**The task**
If an entry holds a picture, leave the picture out and copy the rest exactly.

**Provided records**
---*---

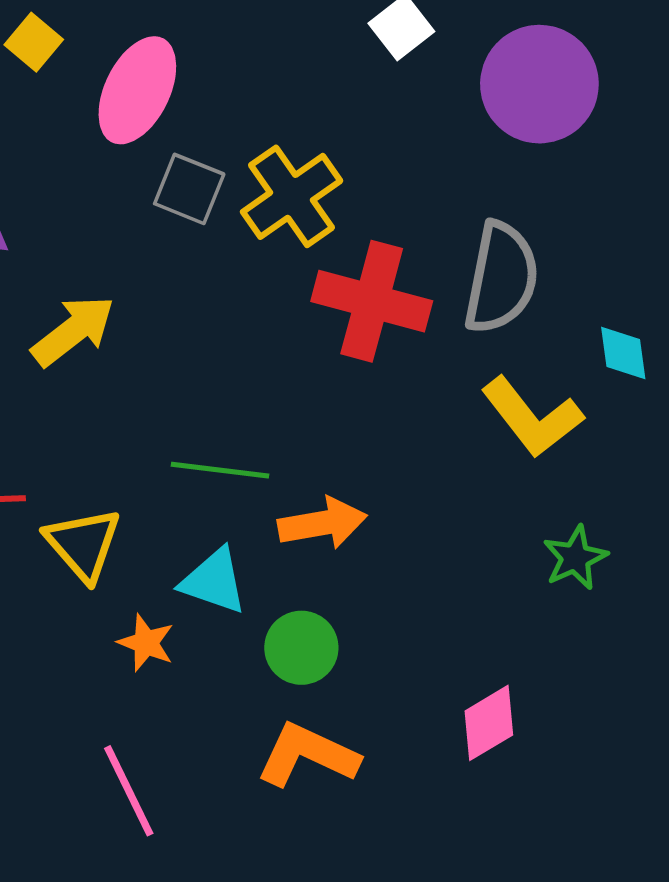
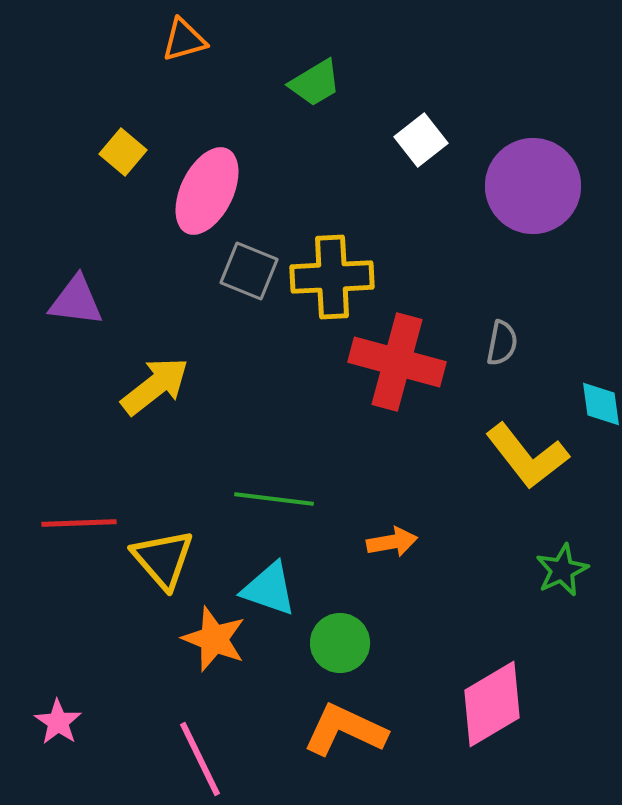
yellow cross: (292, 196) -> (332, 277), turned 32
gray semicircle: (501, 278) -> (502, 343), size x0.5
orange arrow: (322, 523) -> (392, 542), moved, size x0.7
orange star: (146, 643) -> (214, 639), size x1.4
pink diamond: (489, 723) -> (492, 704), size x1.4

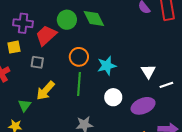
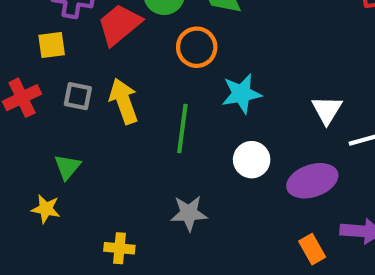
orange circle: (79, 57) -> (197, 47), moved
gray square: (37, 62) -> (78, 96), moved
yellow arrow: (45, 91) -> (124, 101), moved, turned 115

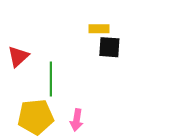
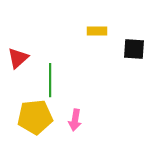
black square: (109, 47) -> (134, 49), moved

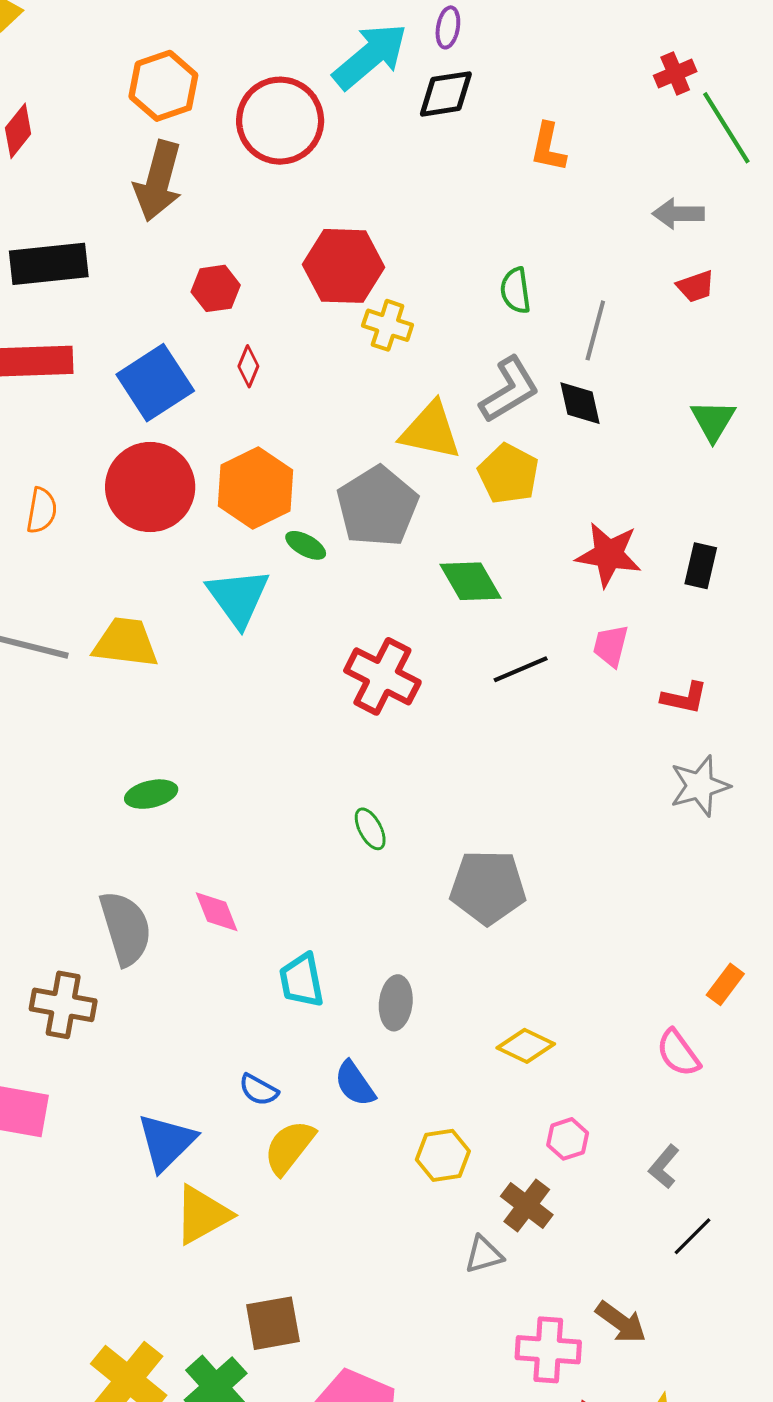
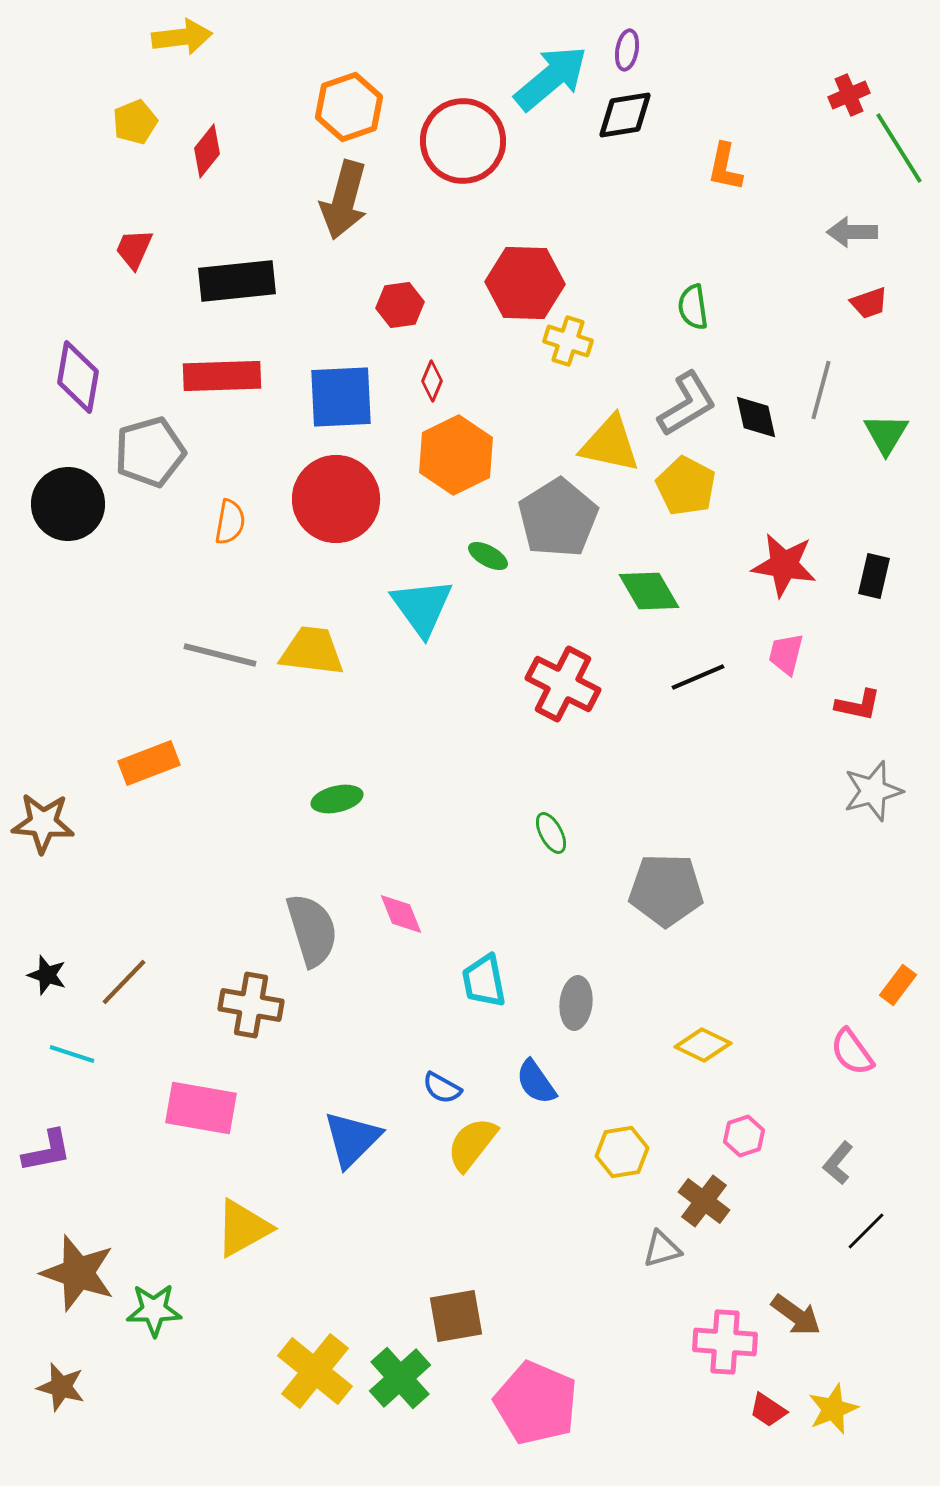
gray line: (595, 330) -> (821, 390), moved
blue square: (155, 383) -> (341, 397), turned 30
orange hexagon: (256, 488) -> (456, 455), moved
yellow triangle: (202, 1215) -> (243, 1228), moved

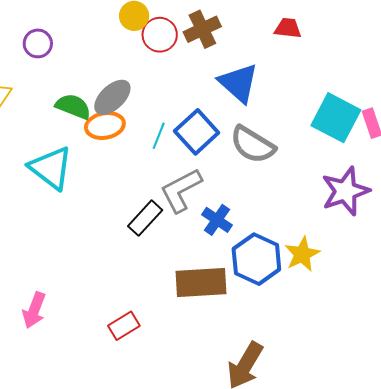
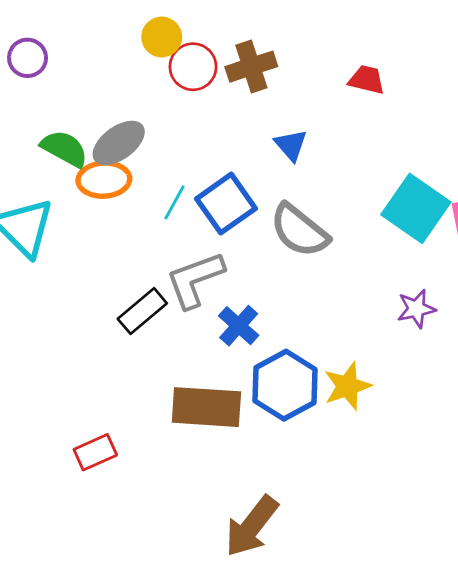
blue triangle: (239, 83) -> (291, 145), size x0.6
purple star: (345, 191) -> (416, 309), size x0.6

---*---

**Solution to this exercise**
yellow cross: (292, 196) -> (332, 277), turned 32
gray semicircle: (501, 278) -> (502, 343), size x0.5
orange arrow: (322, 523) -> (392, 542), moved, size x0.7
orange star: (146, 643) -> (214, 639), size x1.4
pink diamond: (489, 723) -> (492, 704), size x1.4

orange circle: (79, 57) -> (197, 47), moved
gray square: (37, 62) -> (78, 96), moved
yellow arrow: (45, 91) -> (124, 101), moved, turned 115

black square: (109, 47) -> (134, 49), moved

gray line: (595, 330) -> (821, 390), moved
blue square: (155, 383) -> (341, 397), turned 30
orange hexagon: (256, 488) -> (456, 455), moved
yellow triangle: (202, 1215) -> (243, 1228), moved

blue triangle: (239, 83) -> (291, 145), size x0.6
purple star: (345, 191) -> (416, 309), size x0.6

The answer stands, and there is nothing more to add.